*Version comparison data*.

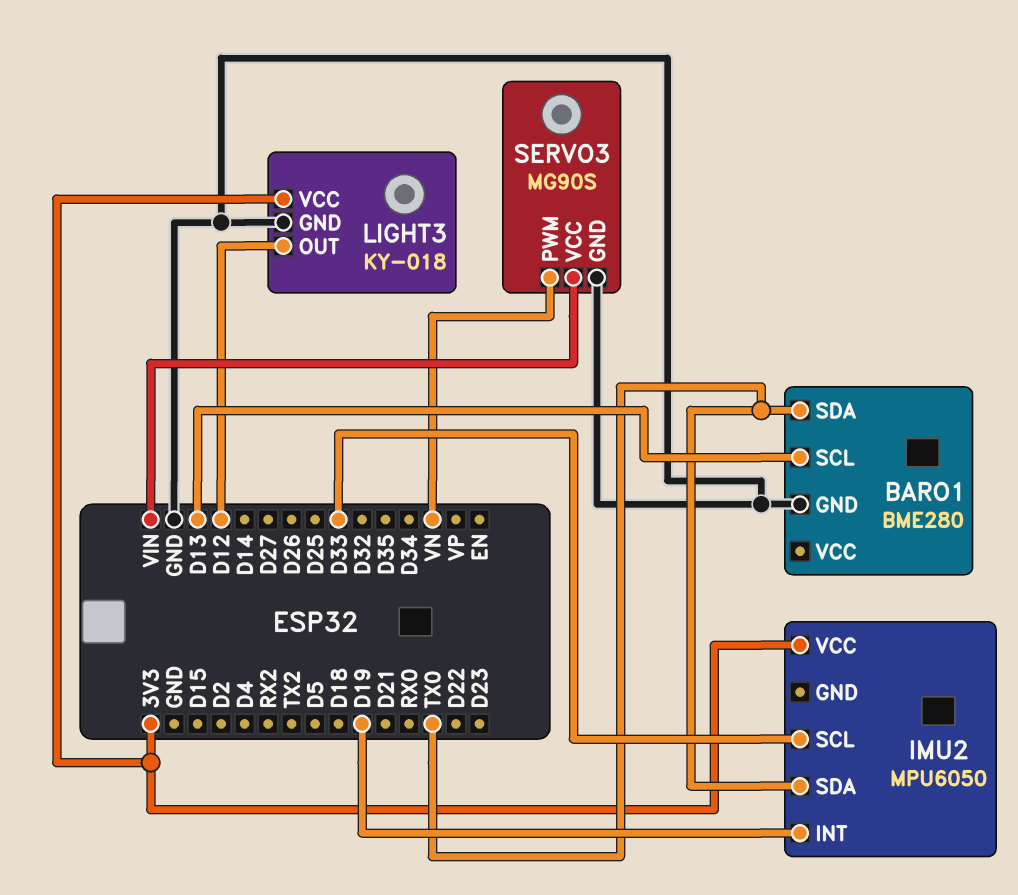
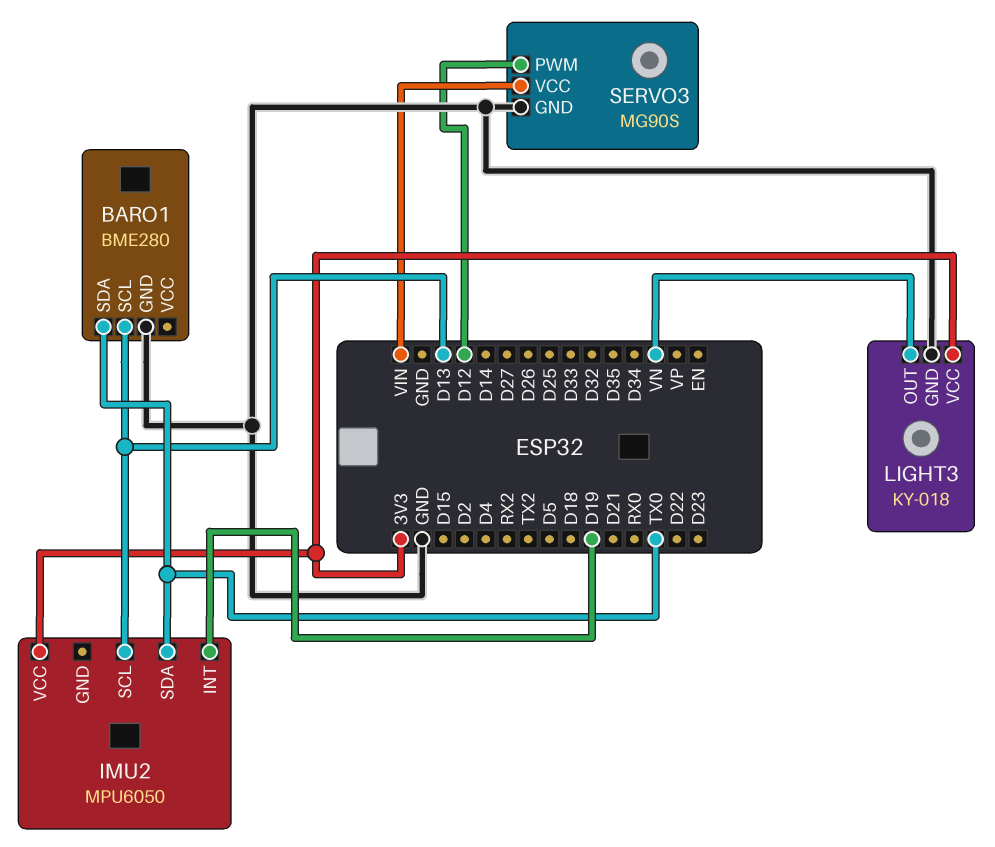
IMU2 pin SCL: D33 -> D13
LIGHT3 pin OUT: D12 -> VN
SERVO3 pin PWM: VN -> D12

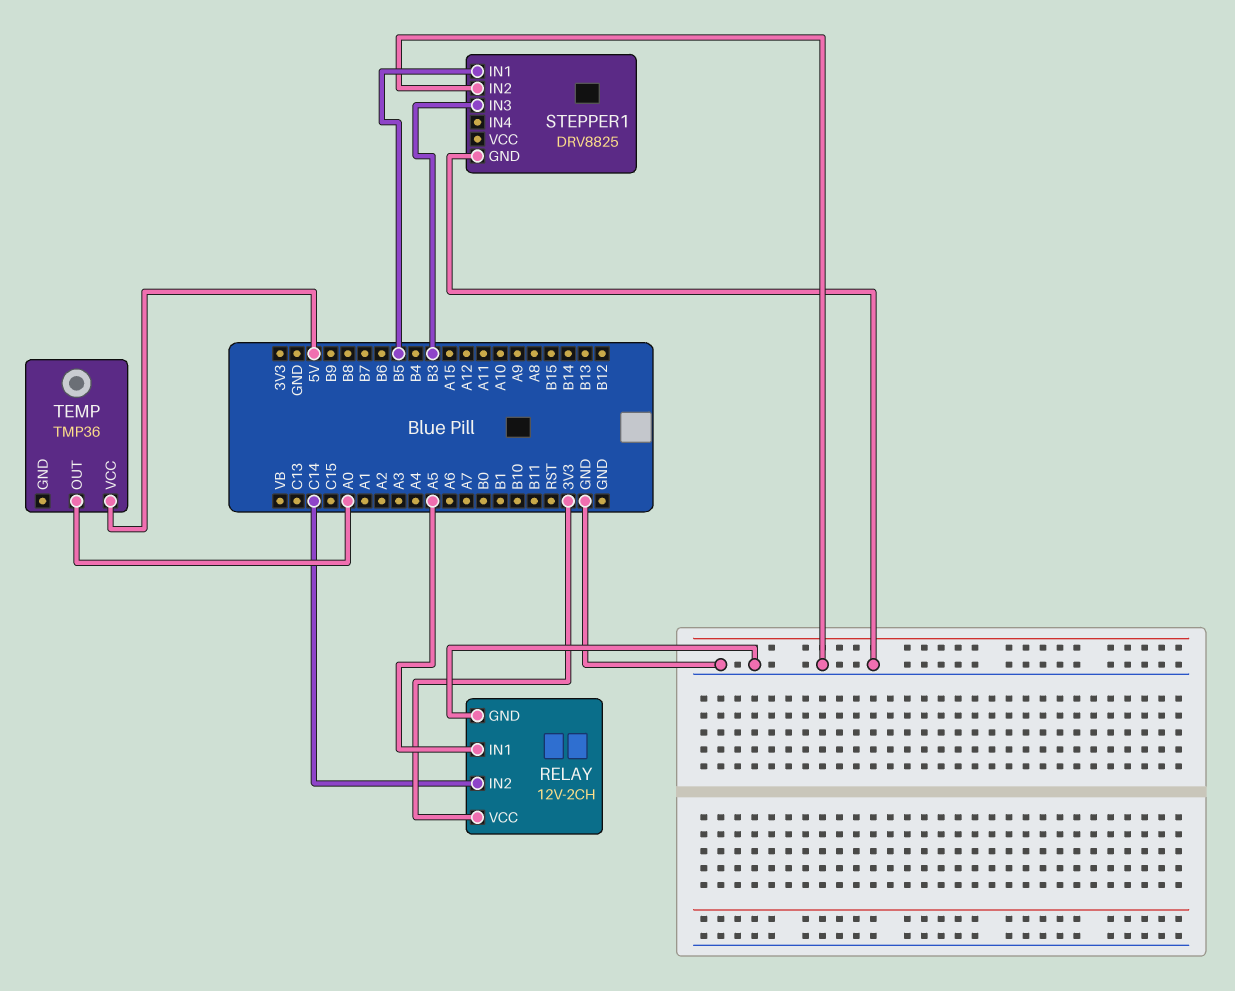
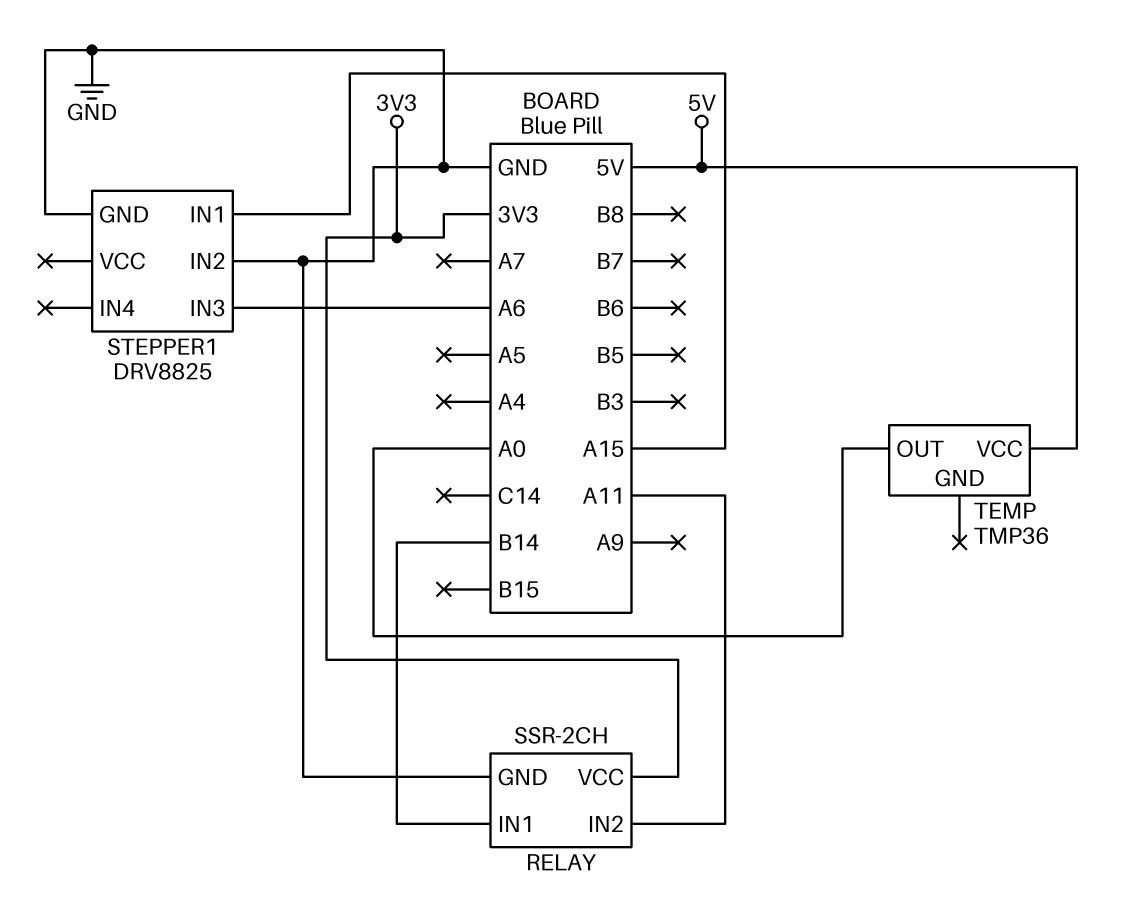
RELAY: 12V-2CH -> SSR-2CH
RELAY pin IN1: A5 -> B14
RELAY pin IN2: C14 -> A11
STEPPER1 pin IN1: B5 -> A15
STEPPER1 pin IN3: B3 -> A6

*Problem requirements*.
Exclude all pictures and reproduce verbatim the lines running from the line that contains "LIGHT3 pin OUT: D12 -> VN" to the end of the data above, both ends included.

*Exercise result*.
LIGHT3 pin OUT: D12 -> VN
SERVO3 pin PWM: VN -> D12

RELAY: 12V-2CH -> SSR-2CH
RELAY pin IN1: A5 -> B14
RELAY pin IN2: C14 -> A11
STEPPER1 pin IN1: B5 -> A15
STEPPER1 pin IN3: B3 -> A6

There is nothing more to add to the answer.